§ **EXERCISE GOAL**
Quote each line of the material below word for word, leaving out the pictures.

---

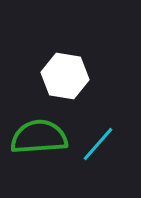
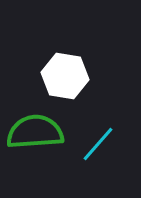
green semicircle: moved 4 px left, 5 px up
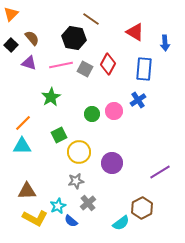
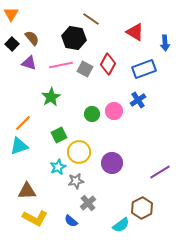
orange triangle: rotated 14 degrees counterclockwise
black square: moved 1 px right, 1 px up
blue rectangle: rotated 65 degrees clockwise
cyan triangle: moved 3 px left; rotated 18 degrees counterclockwise
cyan star: moved 39 px up
cyan semicircle: moved 2 px down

---

§ **TASK OUTPUT**
green semicircle: moved 4 px left, 5 px up
orange triangle: rotated 14 degrees counterclockwise
black square: moved 1 px right, 1 px up
blue rectangle: rotated 65 degrees clockwise
cyan triangle: moved 3 px left; rotated 18 degrees counterclockwise
cyan star: moved 39 px up
cyan semicircle: moved 2 px down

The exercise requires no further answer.